** Opening Supplied information block **

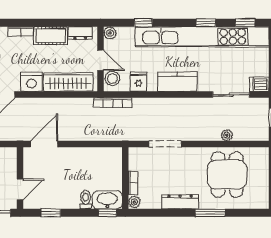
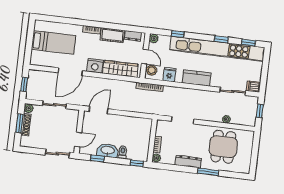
washbasin: (107, 200) -> (108, 151), moved

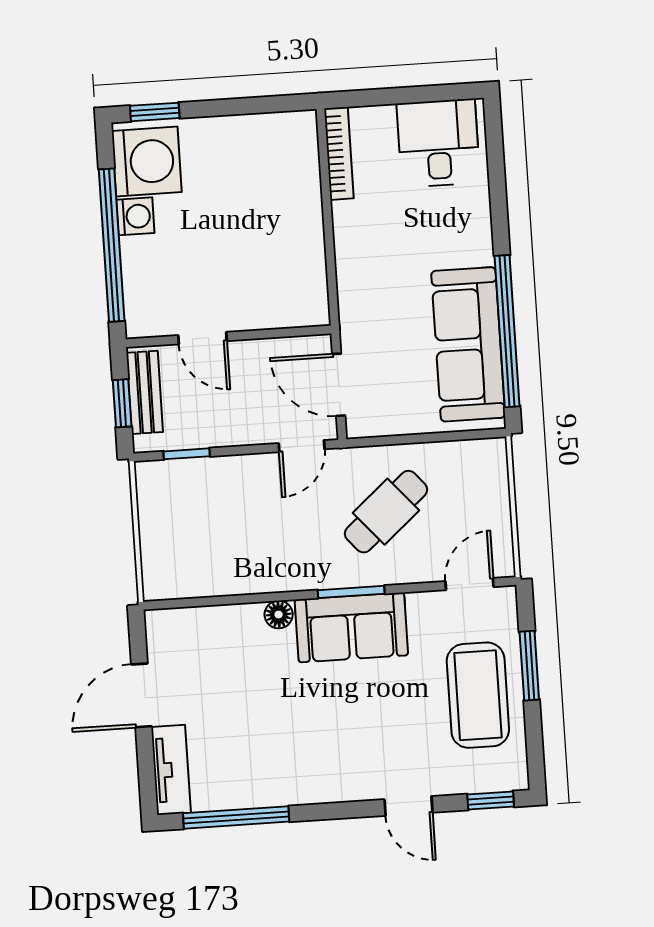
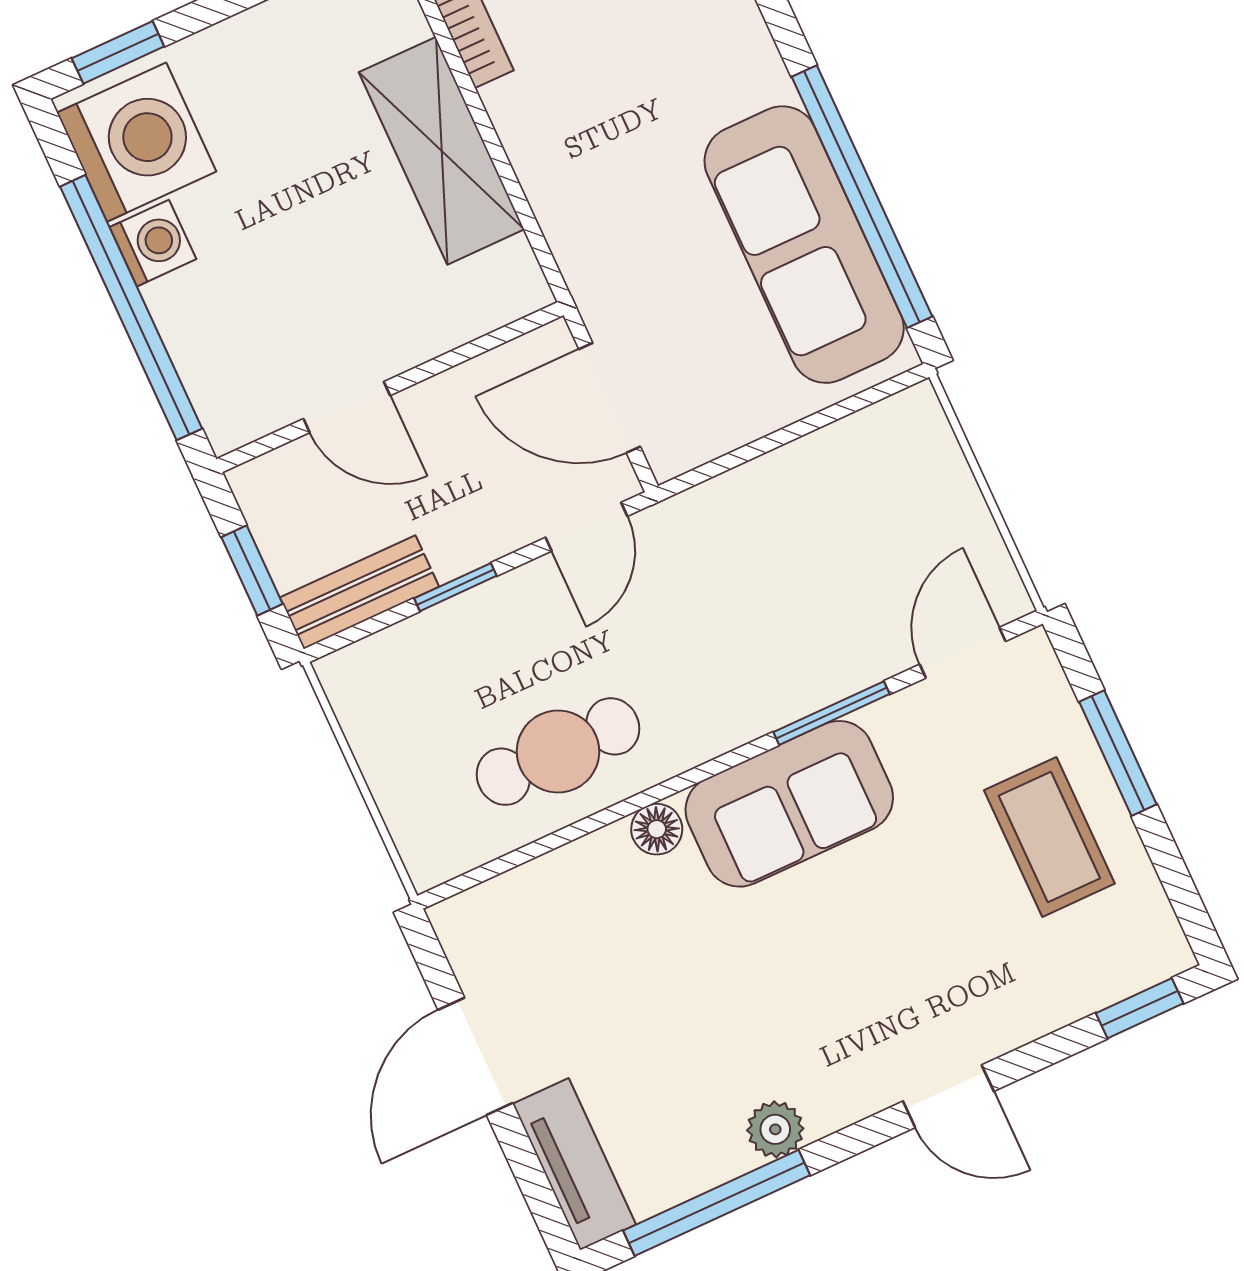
shelving: (301, 226) -> (442, 151), added
bench: (145, 392) -> (359, 592), moved, turned 90
window: (187, 454) -> (455, 587), moved
cafe table: (386, 512) -> (558, 752), moved, turned 41
window: (351, 592) -> (831, 713), moved
coffee table: (478, 695) -> (1049, 837), width x0.73, depth x0.76
plant: (281, 791) -> (775, 1129), added
door: (408, 806) -> (948, 1096), moved

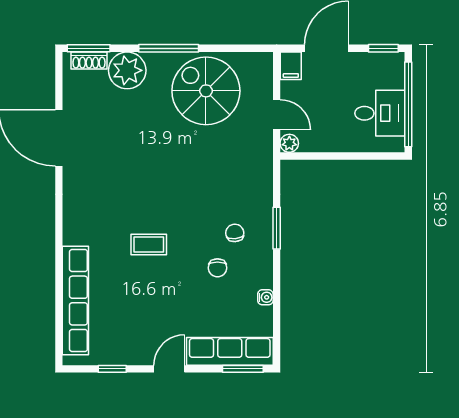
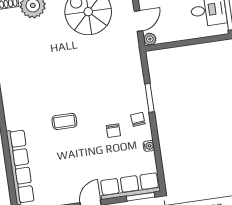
door: (277, 115) -> (138, 21), hinge flipped
chair: (235, 233) -> (138, 119), moved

** Closing Supplied information block **

Exercise brief: This task calls for an exact reproduction of the lines that start at the one containing "door: (277, 115) -> (138, 21), hinge flipped" and continue to the end of the entries above.

Solution:
door: (277, 115) -> (138, 21), hinge flipped
chair: (235, 233) -> (138, 119), moved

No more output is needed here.